### TASK PROMPT:
Please return only the lines from the one showing "RADIO pin CE: SCL -> MI" to the end of the entries, keeping both ends and dropping every picture.

[Data records]

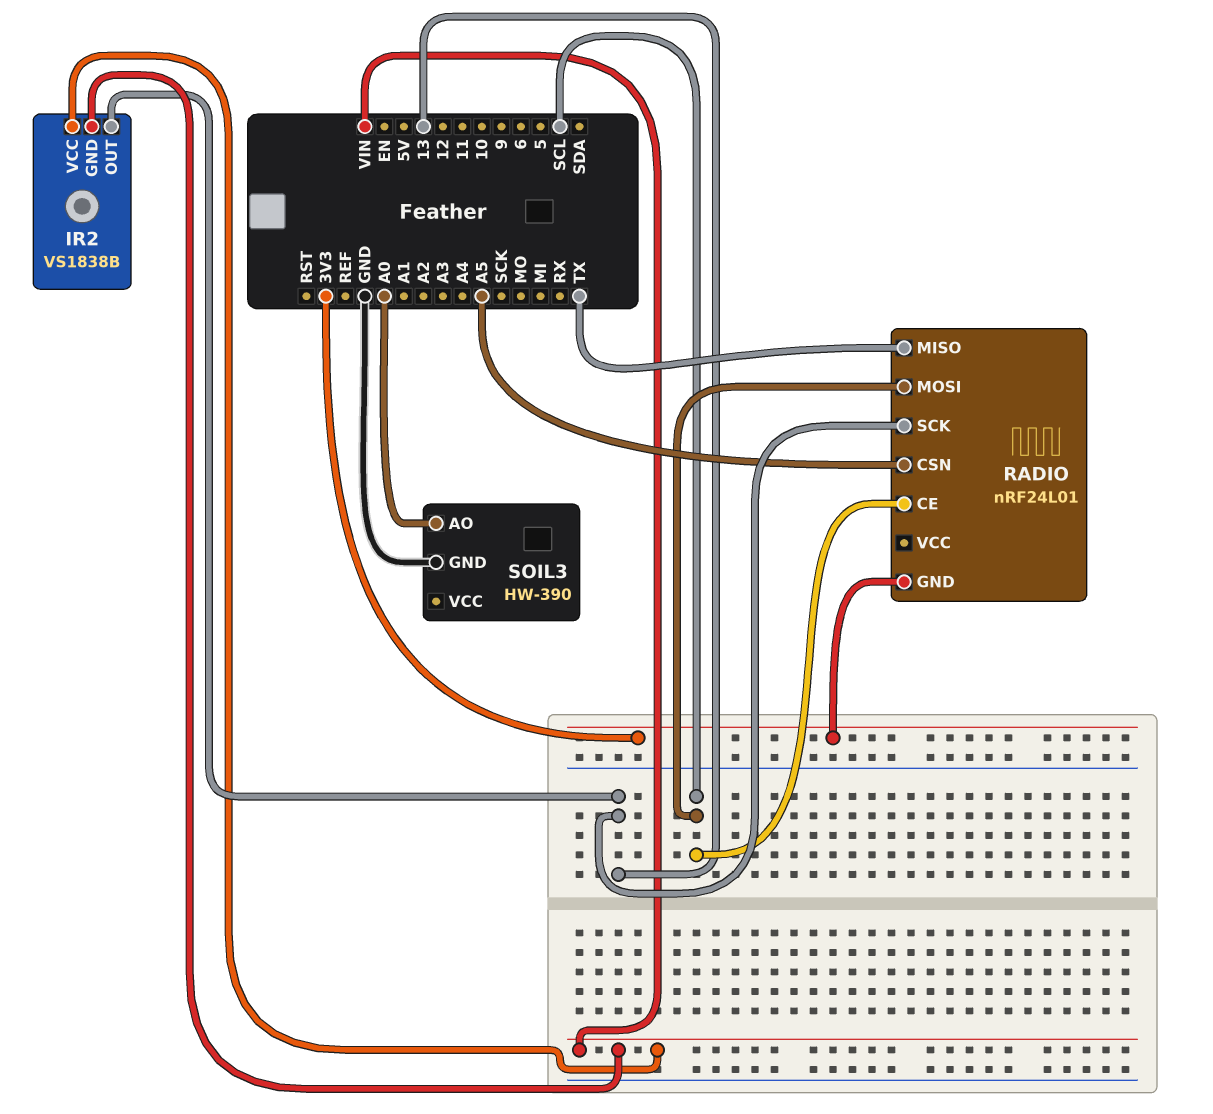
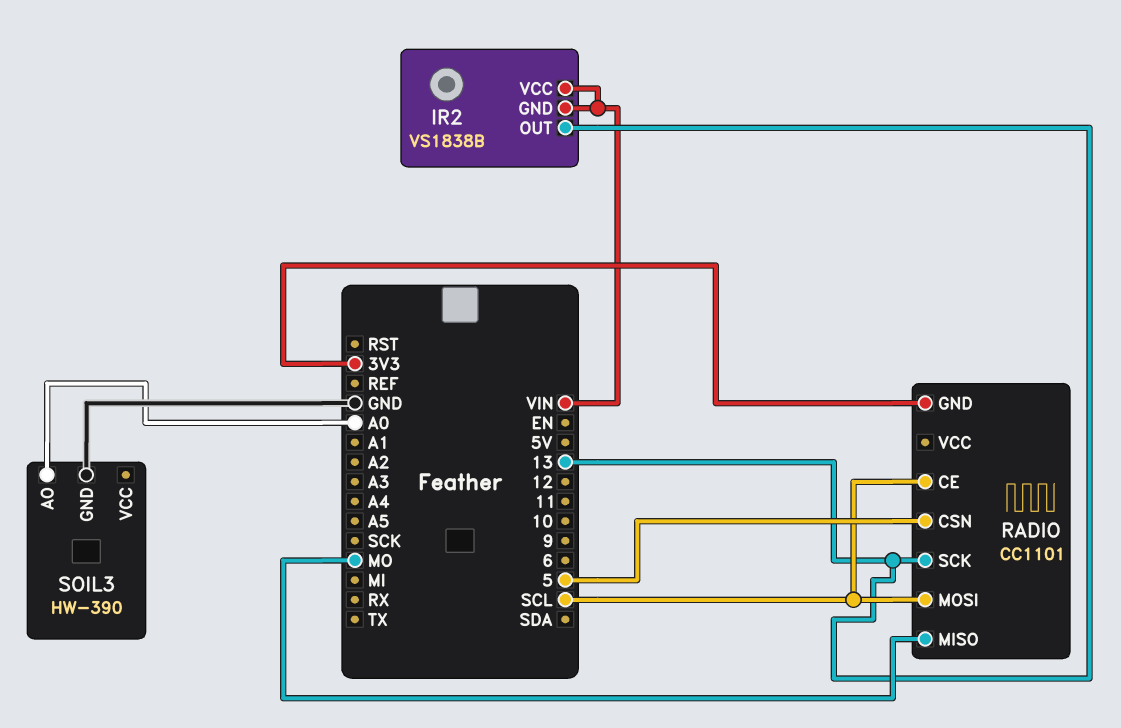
RADIO: nRF24L01 -> CC1101
RADIO pin CSN: A5 -> 5
RADIO pin MISO: TX -> MO

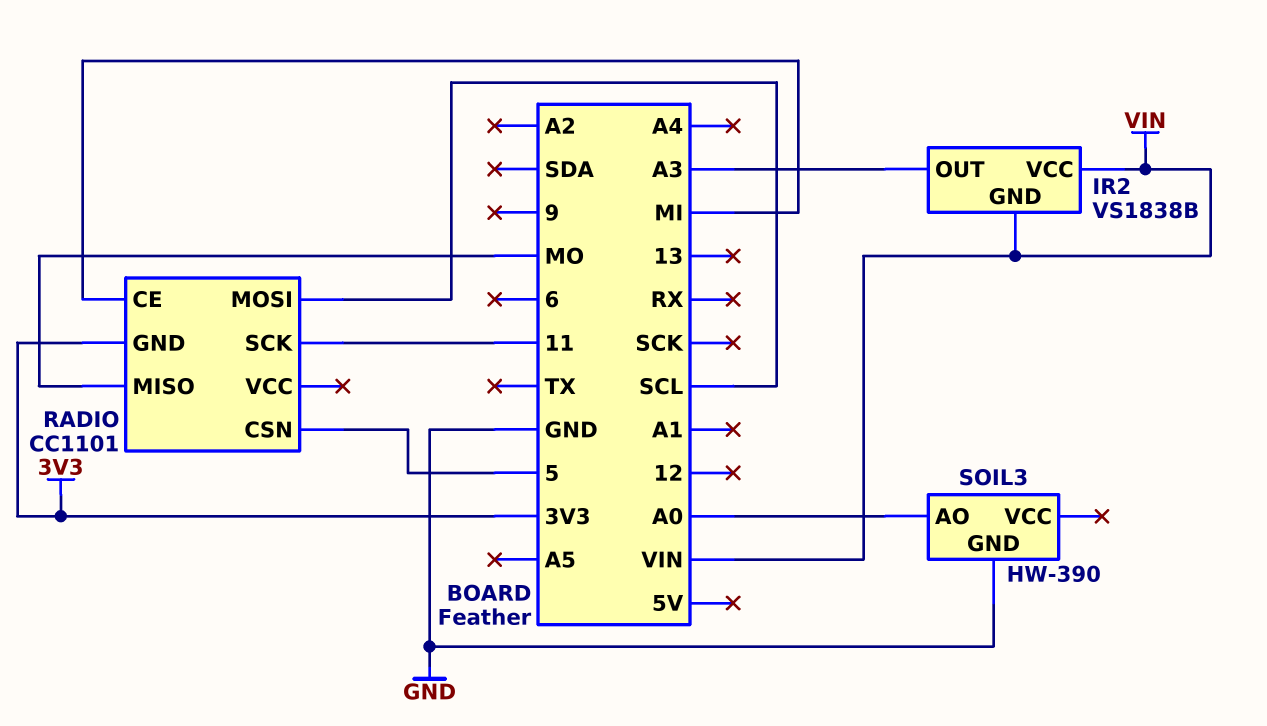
IR2 pin OUT: 13 -> A3
RADIO pin CE: SCL -> MI
RADIO pin SCK: 13 -> 11

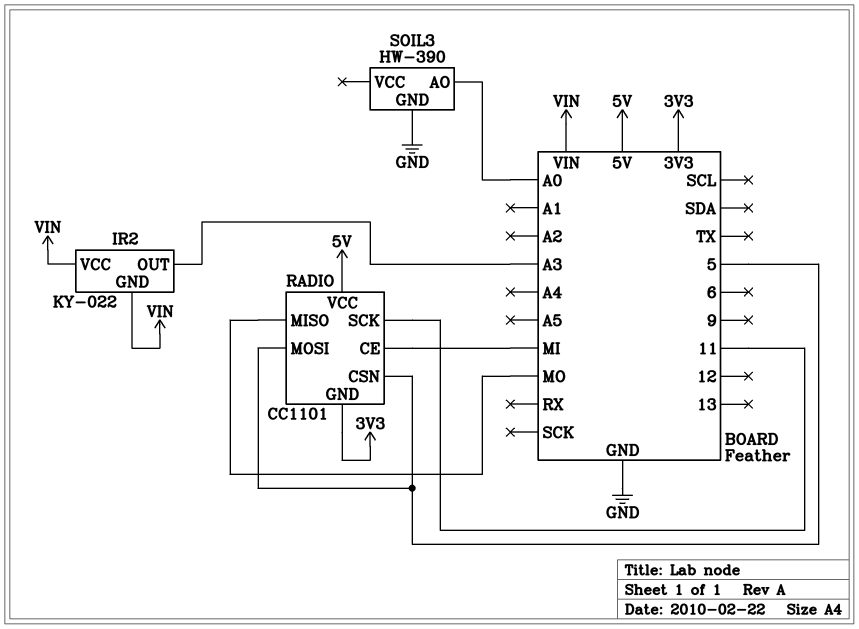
IR2: VS1838B -> KY-022
RADIO pin MOSI: SCL -> 5
RADIO pin VCC: none -> 5V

### EXERCISE RESPONSE:
RADIO pin CE: SCL -> MI
RADIO pin SCK: 13 -> 11

IR2: VS1838B -> KY-022
RADIO pin MOSI: SCL -> 5
RADIO pin VCC: none -> 5V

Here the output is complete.